*** Opening of Recorded information ***

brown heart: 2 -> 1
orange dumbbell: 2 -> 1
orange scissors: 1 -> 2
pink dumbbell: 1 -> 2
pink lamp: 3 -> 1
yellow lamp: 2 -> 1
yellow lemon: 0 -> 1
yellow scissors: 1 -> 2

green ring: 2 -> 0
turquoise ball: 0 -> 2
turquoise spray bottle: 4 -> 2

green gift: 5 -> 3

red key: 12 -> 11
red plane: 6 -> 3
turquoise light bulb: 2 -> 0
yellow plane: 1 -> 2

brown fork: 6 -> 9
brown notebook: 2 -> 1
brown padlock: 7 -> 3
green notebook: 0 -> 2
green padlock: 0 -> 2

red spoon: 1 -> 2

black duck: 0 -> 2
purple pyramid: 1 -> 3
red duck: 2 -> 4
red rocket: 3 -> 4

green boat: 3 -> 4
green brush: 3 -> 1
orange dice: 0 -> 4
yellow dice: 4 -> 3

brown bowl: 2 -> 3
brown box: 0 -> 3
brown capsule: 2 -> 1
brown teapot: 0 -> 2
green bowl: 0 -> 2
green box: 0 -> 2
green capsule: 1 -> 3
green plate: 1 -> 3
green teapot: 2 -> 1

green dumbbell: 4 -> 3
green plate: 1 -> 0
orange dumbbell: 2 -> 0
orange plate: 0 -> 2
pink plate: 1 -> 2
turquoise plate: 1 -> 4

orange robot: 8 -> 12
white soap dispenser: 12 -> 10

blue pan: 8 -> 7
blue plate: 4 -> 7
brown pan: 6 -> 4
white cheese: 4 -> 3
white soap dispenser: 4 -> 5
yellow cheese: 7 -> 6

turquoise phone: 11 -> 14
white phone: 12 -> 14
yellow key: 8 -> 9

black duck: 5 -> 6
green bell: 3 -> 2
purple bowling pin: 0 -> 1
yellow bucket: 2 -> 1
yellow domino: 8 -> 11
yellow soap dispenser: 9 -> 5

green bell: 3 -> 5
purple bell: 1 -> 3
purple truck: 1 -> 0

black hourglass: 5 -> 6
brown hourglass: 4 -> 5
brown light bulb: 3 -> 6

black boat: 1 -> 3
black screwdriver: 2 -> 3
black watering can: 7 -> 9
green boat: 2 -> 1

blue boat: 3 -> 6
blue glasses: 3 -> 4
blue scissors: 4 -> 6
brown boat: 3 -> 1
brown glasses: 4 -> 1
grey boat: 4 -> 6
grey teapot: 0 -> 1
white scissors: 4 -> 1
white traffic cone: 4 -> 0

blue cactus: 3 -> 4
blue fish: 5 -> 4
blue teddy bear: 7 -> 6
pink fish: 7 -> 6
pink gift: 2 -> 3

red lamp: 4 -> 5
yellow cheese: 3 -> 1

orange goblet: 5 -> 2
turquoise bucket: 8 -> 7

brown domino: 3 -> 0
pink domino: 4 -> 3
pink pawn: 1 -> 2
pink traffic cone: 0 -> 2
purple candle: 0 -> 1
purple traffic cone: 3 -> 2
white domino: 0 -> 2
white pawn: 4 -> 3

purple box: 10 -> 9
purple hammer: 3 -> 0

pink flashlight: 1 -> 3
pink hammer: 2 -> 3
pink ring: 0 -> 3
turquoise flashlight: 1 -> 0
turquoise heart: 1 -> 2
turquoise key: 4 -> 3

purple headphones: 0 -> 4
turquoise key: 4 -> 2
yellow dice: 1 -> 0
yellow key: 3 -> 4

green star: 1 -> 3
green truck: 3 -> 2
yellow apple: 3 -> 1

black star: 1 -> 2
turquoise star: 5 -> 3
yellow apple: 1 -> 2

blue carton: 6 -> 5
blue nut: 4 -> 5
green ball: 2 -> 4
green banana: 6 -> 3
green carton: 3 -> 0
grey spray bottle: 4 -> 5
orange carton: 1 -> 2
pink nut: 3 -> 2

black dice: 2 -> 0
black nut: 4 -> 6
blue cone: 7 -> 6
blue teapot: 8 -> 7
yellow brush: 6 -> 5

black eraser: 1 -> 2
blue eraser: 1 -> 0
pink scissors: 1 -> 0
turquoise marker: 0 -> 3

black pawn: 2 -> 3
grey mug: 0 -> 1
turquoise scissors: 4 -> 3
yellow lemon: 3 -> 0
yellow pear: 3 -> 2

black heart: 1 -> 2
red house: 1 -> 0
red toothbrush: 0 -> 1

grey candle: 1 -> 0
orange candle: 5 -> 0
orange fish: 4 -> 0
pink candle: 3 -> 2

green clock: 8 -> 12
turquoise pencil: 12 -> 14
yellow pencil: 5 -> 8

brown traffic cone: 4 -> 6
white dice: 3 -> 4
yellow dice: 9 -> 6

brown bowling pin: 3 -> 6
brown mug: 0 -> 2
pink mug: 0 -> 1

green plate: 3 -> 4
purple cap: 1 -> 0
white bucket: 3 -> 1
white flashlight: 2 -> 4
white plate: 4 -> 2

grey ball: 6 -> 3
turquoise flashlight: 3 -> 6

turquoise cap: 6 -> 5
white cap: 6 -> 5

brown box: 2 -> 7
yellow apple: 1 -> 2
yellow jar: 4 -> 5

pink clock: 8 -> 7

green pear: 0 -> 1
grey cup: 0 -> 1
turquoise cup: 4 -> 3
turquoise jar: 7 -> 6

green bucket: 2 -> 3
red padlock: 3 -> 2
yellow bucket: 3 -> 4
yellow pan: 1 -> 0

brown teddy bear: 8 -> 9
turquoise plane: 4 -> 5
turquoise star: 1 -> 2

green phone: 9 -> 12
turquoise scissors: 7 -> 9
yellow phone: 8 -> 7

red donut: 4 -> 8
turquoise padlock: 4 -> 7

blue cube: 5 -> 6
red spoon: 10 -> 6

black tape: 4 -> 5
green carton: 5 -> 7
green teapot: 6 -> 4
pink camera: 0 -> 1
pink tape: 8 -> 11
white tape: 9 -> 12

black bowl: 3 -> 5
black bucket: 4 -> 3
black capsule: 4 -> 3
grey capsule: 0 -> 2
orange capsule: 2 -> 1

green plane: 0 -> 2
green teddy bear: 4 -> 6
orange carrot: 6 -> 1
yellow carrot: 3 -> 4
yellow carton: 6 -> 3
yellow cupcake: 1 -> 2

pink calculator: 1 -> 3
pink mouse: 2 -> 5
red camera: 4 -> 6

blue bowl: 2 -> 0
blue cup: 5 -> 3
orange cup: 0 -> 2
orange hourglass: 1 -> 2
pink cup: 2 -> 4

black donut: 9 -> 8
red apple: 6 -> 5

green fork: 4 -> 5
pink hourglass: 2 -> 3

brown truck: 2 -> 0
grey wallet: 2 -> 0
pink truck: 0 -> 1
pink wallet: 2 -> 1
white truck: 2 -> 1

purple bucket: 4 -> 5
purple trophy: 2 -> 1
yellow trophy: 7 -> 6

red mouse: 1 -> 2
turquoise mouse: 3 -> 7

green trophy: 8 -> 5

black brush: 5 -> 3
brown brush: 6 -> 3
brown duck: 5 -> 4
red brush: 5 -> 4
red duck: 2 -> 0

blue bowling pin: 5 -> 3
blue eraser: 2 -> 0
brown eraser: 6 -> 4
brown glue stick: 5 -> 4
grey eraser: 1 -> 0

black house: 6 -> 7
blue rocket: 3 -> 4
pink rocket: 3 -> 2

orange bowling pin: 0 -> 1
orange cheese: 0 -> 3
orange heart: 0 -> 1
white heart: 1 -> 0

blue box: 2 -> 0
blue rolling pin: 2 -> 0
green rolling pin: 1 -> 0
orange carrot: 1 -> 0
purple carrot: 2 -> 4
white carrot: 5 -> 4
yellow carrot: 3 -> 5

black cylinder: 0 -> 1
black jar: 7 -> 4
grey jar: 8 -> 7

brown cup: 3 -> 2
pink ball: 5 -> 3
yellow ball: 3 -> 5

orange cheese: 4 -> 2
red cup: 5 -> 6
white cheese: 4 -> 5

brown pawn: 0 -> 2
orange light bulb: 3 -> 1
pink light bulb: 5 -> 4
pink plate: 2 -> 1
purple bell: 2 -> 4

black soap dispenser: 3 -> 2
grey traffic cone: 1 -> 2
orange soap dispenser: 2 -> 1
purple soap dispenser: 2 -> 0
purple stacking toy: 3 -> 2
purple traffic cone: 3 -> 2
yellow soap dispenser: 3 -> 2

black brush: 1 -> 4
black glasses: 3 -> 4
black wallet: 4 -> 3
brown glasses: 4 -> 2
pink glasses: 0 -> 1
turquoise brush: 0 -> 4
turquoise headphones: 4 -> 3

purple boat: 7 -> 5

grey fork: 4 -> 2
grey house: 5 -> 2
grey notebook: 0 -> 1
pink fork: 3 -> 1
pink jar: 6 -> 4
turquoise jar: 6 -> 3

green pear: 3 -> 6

*** Close of Recorded information ***

> **About this exercise**
Look through the entries above for the word "apple". Copy every line where it shows up.

> **Answer to this problem**
yellow apple: 3 -> 1
yellow apple: 1 -> 2
yellow apple: 1 -> 2
red apple: 6 -> 5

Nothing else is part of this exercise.